Source data
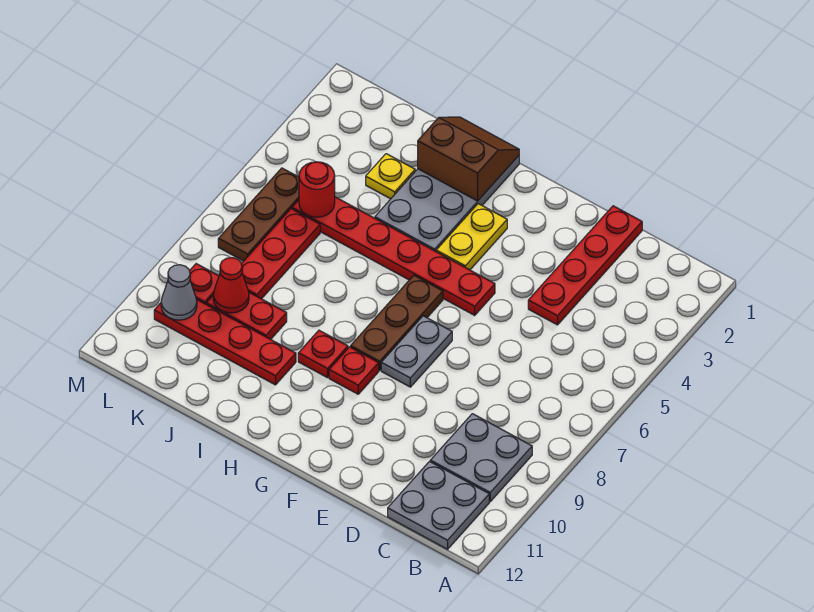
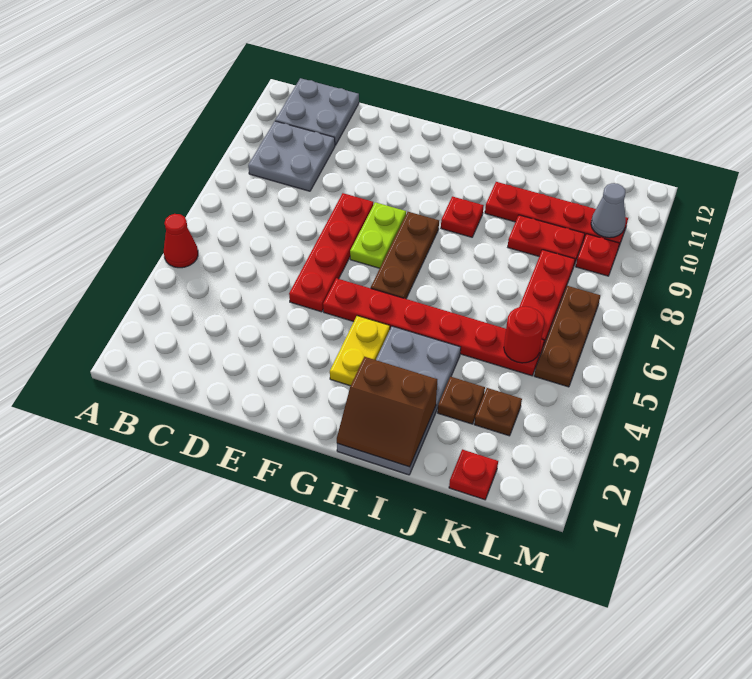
red plate D1:D4 level 1 -> red plate E5:E8 level 1
grey plate F7:F8 level 1 -> lime plate F7:F8 level 1
red plate G9 level 1 -> red plate K1 level 1
yellow plate J3 level 1 -> brown plate J3 level 1
none -> brown plate K3 level 1
red cone K9 level 2 -> red cone A5 level 1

> EXERCISE REQUIREMENTS: Line count for "brown": report how many lines in the data above include it, with no other words.

> RESPONSE BOX: 2